» PROBLEM DETAILS
Would you transcribe each entry precisely as it stands, setting aside any images?

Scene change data
=======

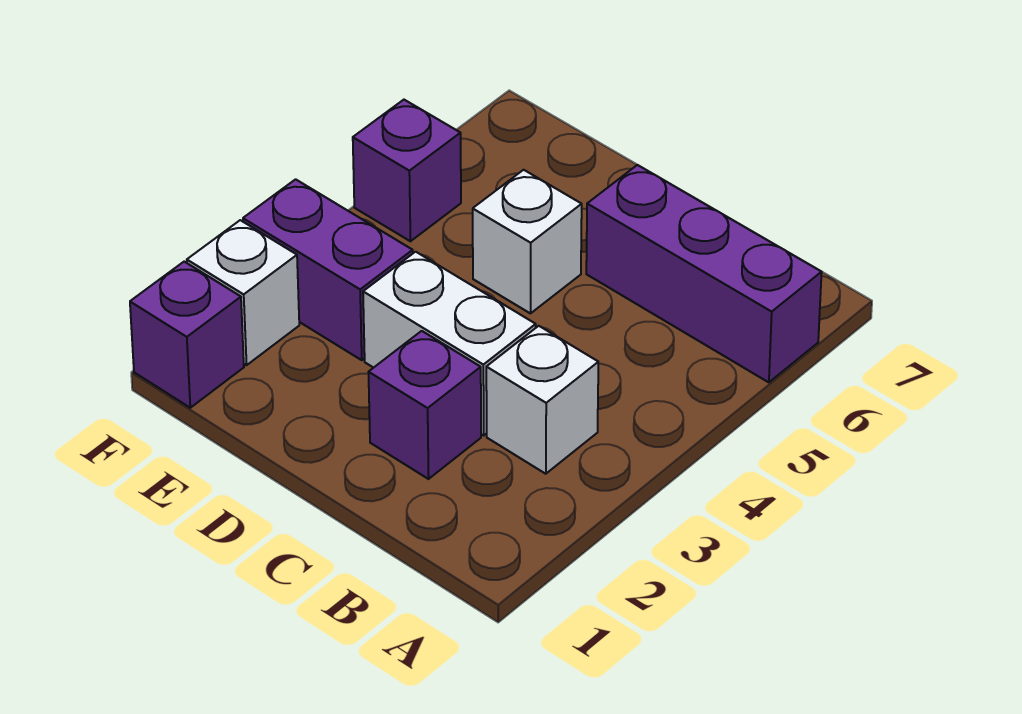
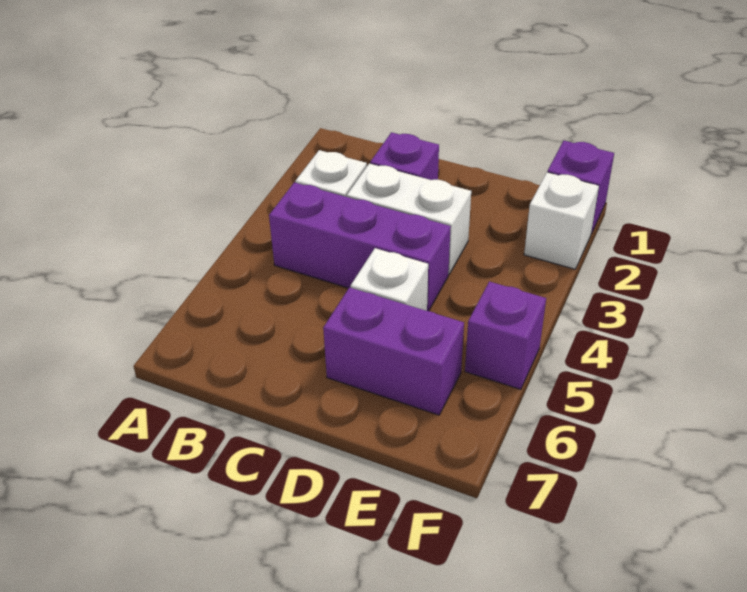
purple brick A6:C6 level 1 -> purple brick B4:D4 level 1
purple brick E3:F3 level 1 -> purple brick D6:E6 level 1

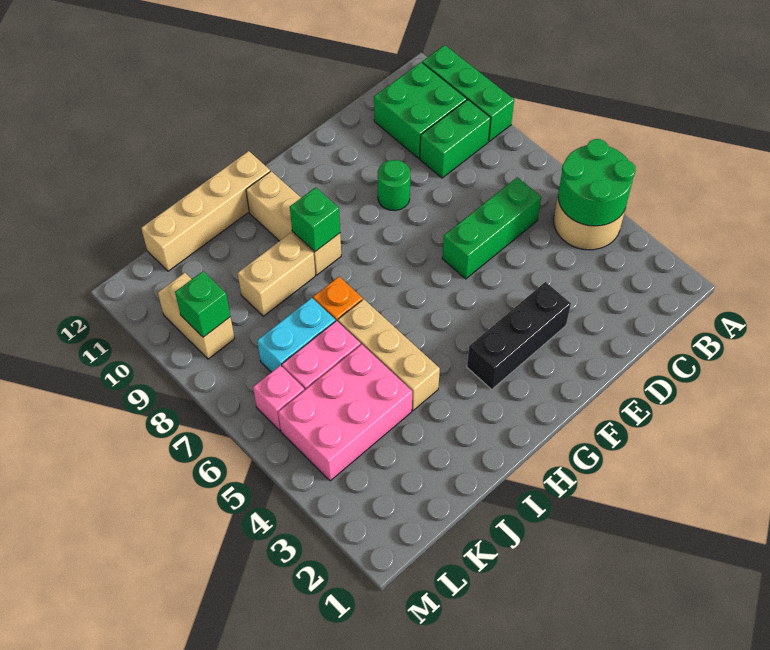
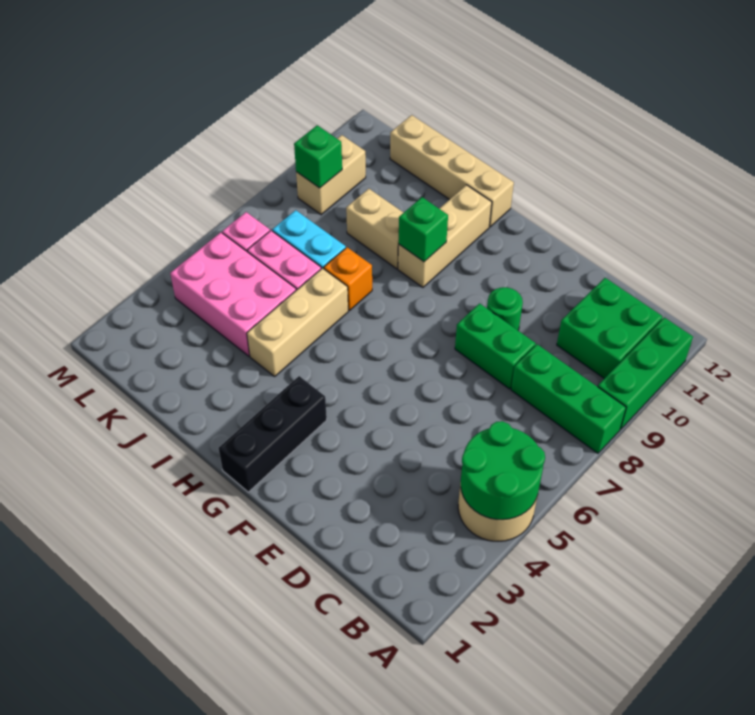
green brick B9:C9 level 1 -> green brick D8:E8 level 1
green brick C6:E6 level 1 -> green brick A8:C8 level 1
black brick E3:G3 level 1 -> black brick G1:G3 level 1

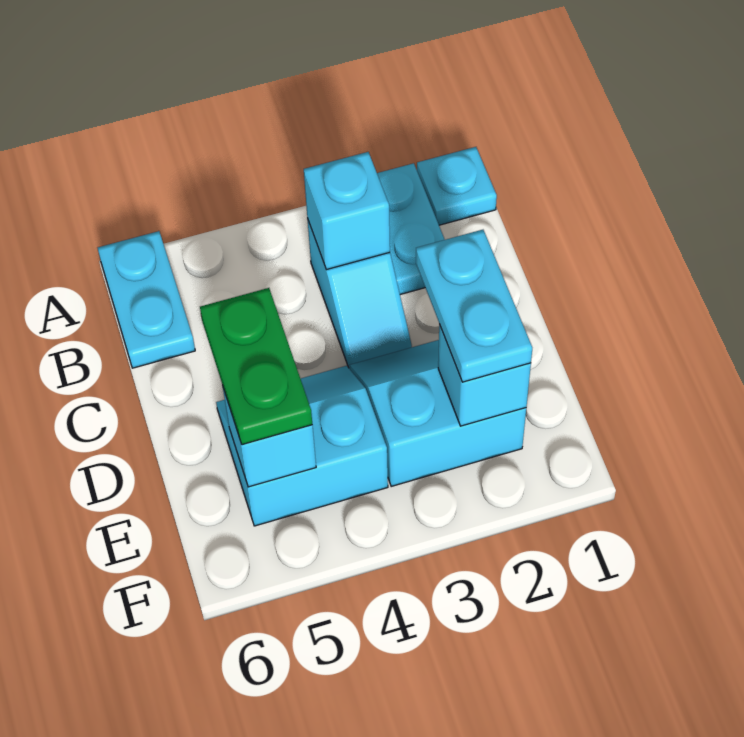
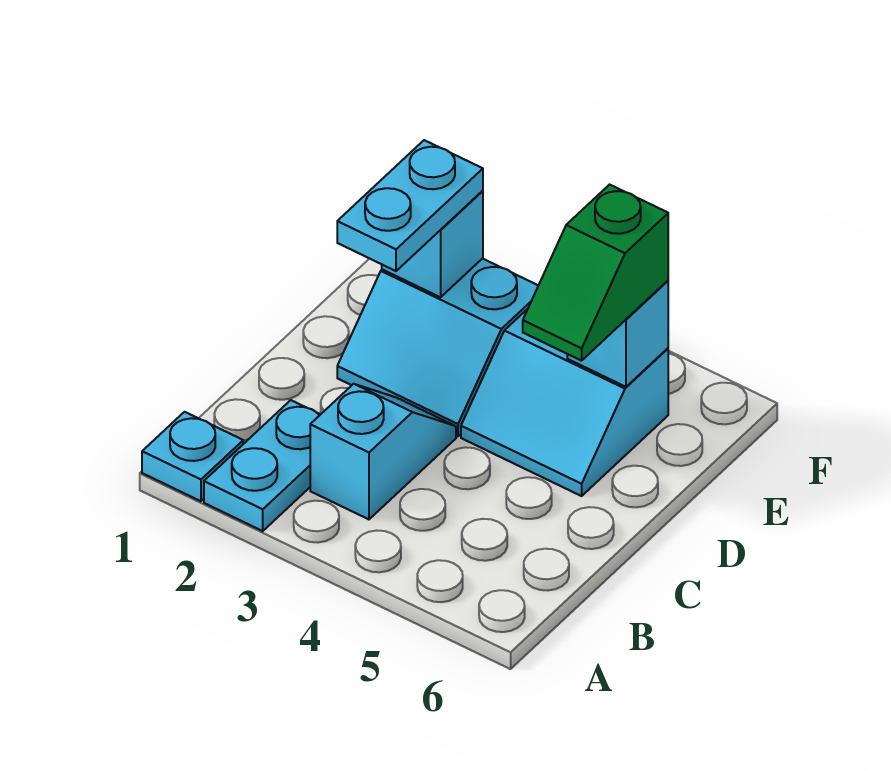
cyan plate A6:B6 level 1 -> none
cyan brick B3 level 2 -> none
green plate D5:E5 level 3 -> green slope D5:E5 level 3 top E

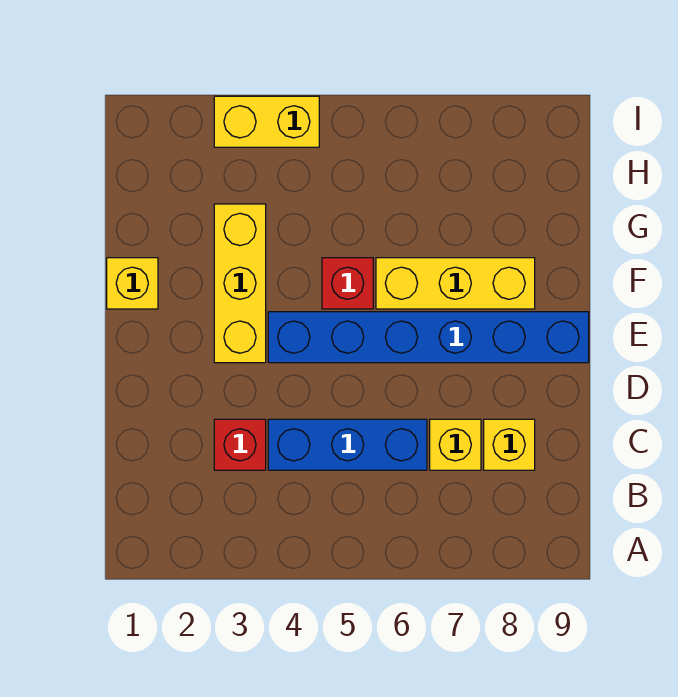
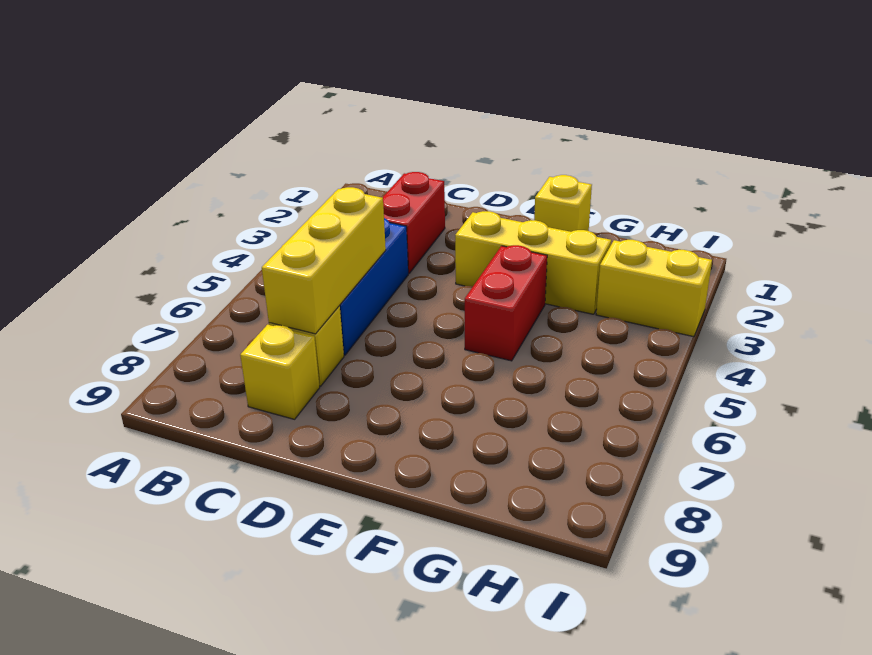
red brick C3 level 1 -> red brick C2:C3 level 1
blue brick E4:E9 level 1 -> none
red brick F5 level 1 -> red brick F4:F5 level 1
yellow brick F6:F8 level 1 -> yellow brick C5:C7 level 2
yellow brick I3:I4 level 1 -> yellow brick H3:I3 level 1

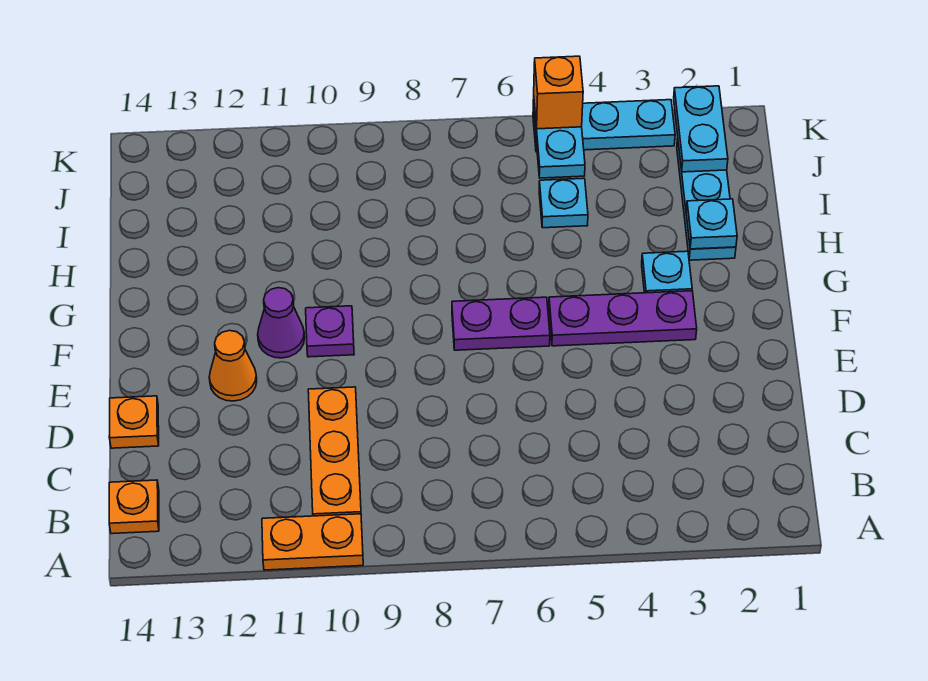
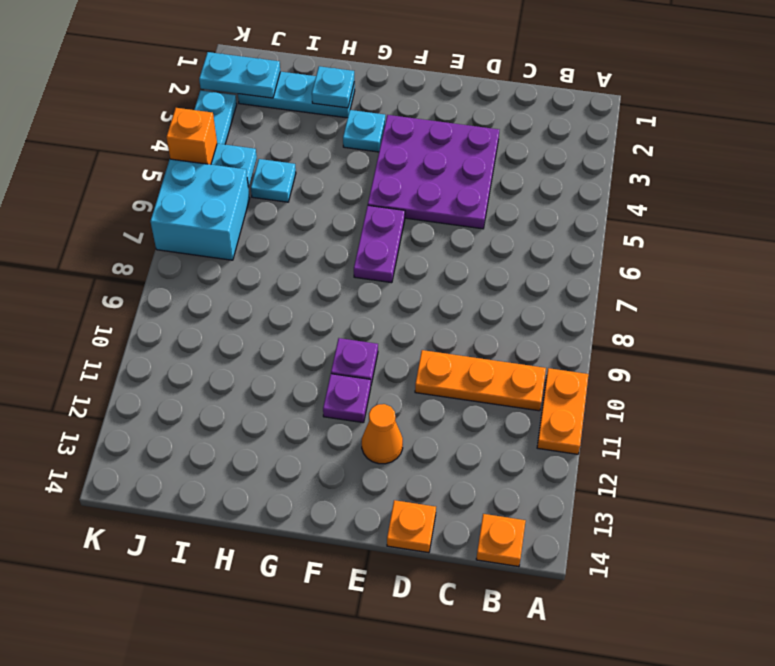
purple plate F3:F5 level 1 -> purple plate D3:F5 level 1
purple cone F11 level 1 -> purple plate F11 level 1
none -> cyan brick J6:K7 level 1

=======

» EXERCISE RESULT
purple brick A6:C6 level 1 -> purple brick B4:D4 level 1
purple brick E3:F3 level 1 -> purple brick D6:E6 level 1

green brick B9:C9 level 1 -> green brick D8:E8 level 1
green brick C6:E6 level 1 -> green brick A8:C8 level 1
black brick E3:G3 level 1 -> black brick G1:G3 level 1

cyan plate A6:B6 level 1 -> none
cyan brick B3 level 2 -> none
green plate D5:E5 level 3 -> green slope D5:E5 level 3 top E

red brick C3 level 1 -> red brick C2:C3 level 1
blue brick E4:E9 level 1 -> none
red brick F5 level 1 -> red brick F4:F5 level 1
yellow brick F6:F8 level 1 -> yellow brick C5:C7 level 2
yellow brick I3:I4 level 1 -> yellow brick H3:I3 level 1

purple plate F3:F5 level 1 -> purple plate D3:F5 level 1
purple cone F11 level 1 -> purple plate F11 level 1
none -> cyan brick J6:K7 level 1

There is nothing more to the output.